In the listing below, find each line with the string "square" and return it.

* Data provided
^^^^^^^^

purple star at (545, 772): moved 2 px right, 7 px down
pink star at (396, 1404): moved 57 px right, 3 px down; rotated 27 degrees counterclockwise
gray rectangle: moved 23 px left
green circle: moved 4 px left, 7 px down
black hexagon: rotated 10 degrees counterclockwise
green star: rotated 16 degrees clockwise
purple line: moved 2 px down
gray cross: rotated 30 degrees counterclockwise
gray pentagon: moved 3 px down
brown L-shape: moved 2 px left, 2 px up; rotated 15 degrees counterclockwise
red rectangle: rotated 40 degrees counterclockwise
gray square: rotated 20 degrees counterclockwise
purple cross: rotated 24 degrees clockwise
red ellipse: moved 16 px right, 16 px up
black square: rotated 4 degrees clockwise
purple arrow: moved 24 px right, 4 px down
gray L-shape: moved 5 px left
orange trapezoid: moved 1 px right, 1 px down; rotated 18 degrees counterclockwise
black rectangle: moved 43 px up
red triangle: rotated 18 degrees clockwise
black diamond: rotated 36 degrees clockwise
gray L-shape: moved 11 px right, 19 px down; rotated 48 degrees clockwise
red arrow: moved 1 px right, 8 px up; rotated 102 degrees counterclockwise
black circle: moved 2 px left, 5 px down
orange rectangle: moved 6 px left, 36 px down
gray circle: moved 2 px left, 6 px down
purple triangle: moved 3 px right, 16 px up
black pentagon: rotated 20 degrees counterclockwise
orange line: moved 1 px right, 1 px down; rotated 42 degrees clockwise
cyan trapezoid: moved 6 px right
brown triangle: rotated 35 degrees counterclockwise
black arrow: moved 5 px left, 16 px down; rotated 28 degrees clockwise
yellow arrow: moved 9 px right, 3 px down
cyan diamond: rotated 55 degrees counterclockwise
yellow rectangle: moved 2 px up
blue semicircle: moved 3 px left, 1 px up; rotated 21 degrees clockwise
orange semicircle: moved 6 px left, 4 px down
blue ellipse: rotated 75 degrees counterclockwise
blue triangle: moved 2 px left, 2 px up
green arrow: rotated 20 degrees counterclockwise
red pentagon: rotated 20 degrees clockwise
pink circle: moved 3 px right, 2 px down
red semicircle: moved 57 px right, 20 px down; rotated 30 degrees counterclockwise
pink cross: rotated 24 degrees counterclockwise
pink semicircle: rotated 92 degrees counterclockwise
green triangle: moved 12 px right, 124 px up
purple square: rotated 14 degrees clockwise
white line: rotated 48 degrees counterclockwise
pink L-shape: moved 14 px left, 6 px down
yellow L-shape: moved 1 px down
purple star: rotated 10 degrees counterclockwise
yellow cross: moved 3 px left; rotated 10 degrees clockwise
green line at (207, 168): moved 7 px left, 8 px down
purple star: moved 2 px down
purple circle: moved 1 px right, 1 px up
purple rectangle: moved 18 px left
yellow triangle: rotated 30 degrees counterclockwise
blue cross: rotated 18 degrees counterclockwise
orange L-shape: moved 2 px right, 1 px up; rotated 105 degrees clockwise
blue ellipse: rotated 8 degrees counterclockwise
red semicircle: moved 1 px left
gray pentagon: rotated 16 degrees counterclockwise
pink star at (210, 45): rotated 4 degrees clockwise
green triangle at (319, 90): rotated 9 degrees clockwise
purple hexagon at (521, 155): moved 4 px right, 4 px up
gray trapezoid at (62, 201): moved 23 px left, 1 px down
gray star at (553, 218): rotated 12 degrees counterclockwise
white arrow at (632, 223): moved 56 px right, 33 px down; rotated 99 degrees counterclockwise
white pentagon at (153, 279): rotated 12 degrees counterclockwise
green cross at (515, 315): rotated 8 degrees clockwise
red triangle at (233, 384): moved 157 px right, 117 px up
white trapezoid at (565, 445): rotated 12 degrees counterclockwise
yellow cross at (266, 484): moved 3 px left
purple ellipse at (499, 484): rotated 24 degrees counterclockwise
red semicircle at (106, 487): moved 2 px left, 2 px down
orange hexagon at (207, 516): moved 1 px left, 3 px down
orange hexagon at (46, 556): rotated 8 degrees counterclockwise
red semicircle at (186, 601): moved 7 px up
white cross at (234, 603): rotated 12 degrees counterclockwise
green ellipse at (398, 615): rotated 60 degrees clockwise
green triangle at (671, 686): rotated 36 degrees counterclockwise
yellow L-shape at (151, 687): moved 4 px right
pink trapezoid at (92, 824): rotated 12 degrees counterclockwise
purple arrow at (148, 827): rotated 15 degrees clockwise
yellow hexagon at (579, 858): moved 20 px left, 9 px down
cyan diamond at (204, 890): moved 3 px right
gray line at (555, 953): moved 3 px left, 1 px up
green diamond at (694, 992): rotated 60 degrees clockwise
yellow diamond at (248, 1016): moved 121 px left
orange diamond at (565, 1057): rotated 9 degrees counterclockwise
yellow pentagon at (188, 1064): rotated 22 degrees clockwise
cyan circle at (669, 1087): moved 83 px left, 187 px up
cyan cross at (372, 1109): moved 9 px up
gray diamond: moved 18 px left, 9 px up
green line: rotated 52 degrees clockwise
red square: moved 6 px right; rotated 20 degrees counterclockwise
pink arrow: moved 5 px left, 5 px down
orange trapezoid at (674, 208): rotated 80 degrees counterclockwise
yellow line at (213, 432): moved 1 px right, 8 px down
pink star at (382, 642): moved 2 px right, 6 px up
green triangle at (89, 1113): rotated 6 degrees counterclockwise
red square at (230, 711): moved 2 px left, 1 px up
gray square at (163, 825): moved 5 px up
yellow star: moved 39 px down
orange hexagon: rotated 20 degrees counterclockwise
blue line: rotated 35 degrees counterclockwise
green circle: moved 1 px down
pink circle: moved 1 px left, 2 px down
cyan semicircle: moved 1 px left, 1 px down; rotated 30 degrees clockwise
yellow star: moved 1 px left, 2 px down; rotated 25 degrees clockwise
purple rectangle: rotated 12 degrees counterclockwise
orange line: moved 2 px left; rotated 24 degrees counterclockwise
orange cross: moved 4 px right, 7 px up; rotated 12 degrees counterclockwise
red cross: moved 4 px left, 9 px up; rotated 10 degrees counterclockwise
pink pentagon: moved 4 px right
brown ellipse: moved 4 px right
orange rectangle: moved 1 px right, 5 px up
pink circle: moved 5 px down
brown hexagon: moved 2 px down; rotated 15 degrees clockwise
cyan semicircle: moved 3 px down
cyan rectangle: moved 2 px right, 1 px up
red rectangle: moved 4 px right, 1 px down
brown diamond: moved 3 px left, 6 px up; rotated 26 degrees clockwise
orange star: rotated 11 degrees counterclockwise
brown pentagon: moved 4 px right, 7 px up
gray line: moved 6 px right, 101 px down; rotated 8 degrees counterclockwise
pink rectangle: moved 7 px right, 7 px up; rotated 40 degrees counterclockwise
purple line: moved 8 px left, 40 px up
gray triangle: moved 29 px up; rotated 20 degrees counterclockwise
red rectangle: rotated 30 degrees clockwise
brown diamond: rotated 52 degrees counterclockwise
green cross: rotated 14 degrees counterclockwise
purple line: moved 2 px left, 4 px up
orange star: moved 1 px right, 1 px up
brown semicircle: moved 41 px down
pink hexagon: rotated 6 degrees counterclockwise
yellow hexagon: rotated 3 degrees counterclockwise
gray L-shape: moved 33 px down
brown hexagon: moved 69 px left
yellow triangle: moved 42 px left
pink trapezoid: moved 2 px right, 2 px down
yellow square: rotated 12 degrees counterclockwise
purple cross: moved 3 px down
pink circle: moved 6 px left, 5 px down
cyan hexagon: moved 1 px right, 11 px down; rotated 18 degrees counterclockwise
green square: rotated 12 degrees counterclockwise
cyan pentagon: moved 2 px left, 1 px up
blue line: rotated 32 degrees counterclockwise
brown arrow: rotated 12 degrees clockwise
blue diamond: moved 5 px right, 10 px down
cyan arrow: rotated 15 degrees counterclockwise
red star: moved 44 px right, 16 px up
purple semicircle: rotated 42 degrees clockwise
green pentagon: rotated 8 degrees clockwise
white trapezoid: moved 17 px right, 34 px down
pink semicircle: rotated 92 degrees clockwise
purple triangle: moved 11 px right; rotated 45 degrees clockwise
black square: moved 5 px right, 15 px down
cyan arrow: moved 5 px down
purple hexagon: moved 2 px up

^^^^^^^^

* Solved problem
gray square: rotated 20 degrees counterclockwise
black square: rotated 4 degrees clockwise
purple square: rotated 14 degrees clockwise
red square: moved 6 px right; rotated 20 degrees counterclockwise
red square at (230, 711): moved 2 px left, 1 px up
gray square at (163, 825): moved 5 px up
yellow square: rotated 12 degrees counterclockwise
green square: rotated 12 degrees counterclockwise
black square: moved 5 px right, 15 px down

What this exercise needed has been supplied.